Before-and-after object lists
★ ★ ★ ★
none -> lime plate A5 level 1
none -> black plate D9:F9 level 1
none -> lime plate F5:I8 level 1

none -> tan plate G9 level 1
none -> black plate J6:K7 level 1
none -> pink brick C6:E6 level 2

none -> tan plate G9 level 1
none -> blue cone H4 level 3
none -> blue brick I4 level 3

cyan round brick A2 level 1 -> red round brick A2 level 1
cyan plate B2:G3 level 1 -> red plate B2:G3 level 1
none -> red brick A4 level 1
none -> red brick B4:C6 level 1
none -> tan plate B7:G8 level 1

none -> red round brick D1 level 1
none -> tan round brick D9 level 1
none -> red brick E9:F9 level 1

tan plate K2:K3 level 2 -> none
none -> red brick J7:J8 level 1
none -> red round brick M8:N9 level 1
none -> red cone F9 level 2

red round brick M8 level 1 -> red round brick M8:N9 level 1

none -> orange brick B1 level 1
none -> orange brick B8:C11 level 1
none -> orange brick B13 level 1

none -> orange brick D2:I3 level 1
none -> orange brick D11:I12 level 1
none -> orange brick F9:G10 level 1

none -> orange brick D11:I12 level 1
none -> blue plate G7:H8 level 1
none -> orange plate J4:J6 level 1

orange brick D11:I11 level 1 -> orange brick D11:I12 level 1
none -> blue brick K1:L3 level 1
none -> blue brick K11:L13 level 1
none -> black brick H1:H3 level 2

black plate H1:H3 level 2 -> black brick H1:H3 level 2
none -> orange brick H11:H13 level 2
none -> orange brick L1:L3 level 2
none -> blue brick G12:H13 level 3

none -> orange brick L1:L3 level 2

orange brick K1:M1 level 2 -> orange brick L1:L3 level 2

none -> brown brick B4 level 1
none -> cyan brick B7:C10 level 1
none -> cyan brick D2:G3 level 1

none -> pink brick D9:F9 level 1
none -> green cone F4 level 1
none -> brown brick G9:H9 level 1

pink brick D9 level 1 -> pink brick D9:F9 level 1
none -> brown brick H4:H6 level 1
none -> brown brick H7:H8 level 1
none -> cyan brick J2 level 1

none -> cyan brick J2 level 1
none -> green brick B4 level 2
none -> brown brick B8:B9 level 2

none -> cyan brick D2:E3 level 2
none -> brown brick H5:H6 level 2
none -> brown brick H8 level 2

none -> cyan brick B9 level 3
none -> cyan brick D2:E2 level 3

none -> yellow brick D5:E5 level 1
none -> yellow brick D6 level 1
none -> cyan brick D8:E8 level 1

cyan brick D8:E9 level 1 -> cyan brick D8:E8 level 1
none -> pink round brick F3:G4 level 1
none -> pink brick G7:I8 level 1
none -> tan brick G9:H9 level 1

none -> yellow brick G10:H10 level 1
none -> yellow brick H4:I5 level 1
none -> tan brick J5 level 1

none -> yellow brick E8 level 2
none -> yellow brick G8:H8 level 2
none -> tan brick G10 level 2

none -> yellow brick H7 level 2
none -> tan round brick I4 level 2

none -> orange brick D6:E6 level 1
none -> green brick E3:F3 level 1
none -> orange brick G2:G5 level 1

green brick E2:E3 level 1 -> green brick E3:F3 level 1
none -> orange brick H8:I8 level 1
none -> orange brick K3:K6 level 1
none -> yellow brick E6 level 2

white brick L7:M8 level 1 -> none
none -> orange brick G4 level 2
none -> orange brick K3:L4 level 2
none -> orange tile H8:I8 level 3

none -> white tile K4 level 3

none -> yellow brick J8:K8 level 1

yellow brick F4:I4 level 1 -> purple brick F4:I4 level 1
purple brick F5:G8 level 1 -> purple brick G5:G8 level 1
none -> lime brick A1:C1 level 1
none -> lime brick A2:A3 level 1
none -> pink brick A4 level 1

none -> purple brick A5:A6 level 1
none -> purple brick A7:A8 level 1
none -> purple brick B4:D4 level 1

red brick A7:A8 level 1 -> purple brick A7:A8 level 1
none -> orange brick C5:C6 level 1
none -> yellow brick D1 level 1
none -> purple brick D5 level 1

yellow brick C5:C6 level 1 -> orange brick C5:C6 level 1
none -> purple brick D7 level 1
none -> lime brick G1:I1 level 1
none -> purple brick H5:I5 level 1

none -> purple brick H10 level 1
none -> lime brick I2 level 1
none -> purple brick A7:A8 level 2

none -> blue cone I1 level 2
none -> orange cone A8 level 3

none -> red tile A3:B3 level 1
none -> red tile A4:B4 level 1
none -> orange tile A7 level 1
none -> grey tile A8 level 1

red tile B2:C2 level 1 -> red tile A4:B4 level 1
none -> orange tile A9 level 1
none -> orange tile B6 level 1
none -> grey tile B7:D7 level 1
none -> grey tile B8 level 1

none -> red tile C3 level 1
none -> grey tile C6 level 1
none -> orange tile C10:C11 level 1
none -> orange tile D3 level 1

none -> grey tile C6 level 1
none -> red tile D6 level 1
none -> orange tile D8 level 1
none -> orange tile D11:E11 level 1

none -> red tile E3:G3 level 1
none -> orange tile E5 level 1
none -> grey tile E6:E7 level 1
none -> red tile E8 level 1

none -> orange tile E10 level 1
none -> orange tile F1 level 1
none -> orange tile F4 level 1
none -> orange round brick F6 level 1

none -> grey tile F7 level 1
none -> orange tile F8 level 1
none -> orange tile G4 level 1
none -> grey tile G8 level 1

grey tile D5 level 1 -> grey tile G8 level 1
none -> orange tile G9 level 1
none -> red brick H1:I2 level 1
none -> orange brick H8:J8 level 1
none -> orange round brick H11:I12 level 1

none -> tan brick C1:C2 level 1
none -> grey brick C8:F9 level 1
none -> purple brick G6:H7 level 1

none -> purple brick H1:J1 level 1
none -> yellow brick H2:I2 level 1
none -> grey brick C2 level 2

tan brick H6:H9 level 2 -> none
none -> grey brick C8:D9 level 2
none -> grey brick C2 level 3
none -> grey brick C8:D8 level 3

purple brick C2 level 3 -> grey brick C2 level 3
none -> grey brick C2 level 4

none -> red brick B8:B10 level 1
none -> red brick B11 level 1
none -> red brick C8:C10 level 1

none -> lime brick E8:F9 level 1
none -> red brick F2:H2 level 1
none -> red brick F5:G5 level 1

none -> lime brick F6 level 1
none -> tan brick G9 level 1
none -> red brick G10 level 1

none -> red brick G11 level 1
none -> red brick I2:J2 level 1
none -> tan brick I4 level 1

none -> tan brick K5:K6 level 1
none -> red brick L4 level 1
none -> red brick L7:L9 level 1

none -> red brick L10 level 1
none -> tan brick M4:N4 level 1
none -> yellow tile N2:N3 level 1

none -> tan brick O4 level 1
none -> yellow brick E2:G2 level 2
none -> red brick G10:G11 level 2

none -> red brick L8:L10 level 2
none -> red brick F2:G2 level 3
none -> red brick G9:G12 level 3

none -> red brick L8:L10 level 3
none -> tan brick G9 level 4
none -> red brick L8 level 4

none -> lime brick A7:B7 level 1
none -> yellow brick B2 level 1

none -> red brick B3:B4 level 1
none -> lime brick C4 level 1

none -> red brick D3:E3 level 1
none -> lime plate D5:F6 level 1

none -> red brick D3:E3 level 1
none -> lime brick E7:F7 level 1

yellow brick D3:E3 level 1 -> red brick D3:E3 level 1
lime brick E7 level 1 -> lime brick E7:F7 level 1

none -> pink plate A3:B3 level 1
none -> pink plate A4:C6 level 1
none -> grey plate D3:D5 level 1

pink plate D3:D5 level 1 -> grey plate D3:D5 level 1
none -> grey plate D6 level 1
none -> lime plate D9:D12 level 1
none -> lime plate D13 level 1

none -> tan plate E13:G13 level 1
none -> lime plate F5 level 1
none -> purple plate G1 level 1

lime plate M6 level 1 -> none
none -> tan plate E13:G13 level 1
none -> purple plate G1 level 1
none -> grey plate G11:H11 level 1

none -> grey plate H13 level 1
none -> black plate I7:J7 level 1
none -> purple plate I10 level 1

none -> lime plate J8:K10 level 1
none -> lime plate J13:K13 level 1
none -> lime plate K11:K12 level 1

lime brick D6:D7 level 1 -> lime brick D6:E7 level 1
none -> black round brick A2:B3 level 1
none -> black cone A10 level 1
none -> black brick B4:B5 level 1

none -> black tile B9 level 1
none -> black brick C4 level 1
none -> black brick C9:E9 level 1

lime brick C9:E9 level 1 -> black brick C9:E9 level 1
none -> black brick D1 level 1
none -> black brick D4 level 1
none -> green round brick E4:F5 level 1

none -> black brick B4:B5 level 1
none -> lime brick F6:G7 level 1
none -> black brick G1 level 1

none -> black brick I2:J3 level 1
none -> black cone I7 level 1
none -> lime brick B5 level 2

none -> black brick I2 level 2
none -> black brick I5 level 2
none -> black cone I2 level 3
★ ★ ★ ★
What is required: Set down, unchanged, only those lines above that fall between the line with "none -> yellow brick H2:I2 level 1" and the line with "none -> red brick B8:B10 level 1", the two end lines included.

Completed exercise:
none -> yellow brick H2:I2 level 1
none -> grey brick C2 level 2

tan brick H6:H9 level 2 -> none
none -> grey brick C8:D9 level 2
none -> grey brick C2 level 3
none -> grey brick C8:D8 level 3

purple brick C2 level 3 -> grey brick C2 level 3
none -> grey brick C2 level 4

none -> red brick B8:B10 level 1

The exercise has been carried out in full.